- _SUPPLIED DATA_:
-=-=-=-=-

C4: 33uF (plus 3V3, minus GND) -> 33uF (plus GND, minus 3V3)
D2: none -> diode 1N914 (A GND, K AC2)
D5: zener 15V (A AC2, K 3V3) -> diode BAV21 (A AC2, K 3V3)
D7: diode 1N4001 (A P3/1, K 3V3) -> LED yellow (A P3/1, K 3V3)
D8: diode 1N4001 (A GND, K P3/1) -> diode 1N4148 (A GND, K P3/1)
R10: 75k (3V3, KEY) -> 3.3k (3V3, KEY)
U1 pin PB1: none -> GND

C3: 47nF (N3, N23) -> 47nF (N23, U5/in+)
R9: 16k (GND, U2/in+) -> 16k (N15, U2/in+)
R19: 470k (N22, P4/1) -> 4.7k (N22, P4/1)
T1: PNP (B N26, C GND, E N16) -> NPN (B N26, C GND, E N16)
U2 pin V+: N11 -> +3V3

-=-=-=-=-

- _EXERCISE BRIEF_: Each entry shown above should be copied out exactly.

- _RESULT_:
C4: 33uF (plus 3V3, minus GND) -> 33uF (plus GND, minus 3V3)
D2: none -> diode 1N914 (A GND, K AC2)
D5: zener 15V (A AC2, K 3V3) -> diode BAV21 (A AC2, K 3V3)
D7: diode 1N4001 (A P3/1, K 3V3) -> LED yellow (A P3/1, K 3V3)
D8: diode 1N4001 (A GND, K P3/1) -> diode 1N4148 (A GND, K P3/1)
R10: 75k (3V3, KEY) -> 3.3k (3V3, KEY)
U1 pin PB1: none -> GND

C3: 47nF (N3, N23) -> 47nF (N23, U5/in+)
R9: 16k (GND, U2/in+) -> 16k (N15, U2/in+)
R19: 470k (N22, P4/1) -> 4.7k (N22, P4/1)
T1: PNP (B N26, C GND, E N16) -> NPN (B N26, C GND, E N16)
U2 pin V+: N11 -> +3V3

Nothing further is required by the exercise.